*** Opening RECORDS SUPPLIED ***

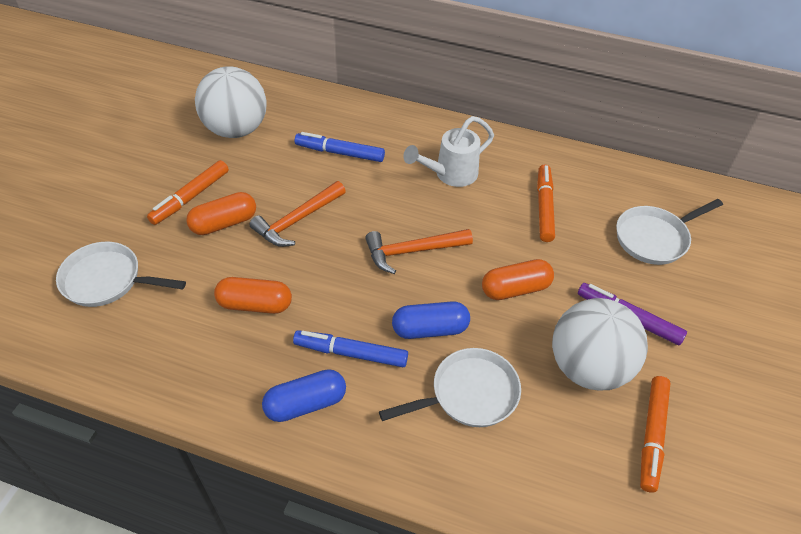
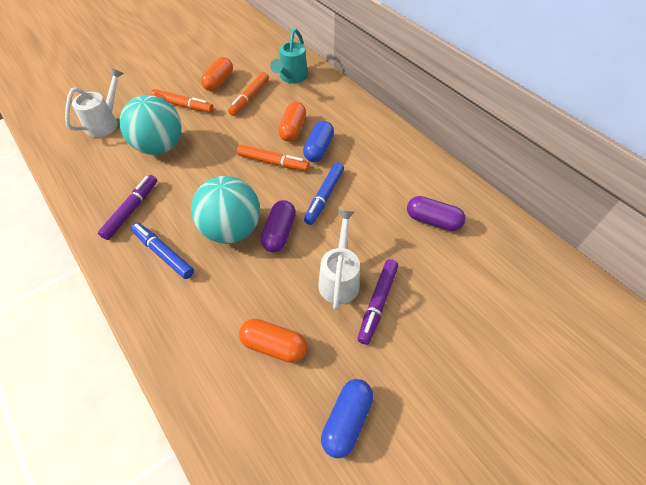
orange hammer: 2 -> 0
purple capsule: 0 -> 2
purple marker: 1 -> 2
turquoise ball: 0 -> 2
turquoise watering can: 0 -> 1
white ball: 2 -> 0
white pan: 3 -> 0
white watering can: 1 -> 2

*** Closing RECORDS SUPPLIED ***
*** Opening RECORDS SUPPLIED ***

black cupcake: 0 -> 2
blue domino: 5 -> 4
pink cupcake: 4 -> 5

*** Closing RECORDS SUPPLIED ***

### [WHAT THIS TASK INVOLVES]
Tally every line of the listing that holds the string "turquoise", then give the number by itself.

### [WORKED SOLUTION]
2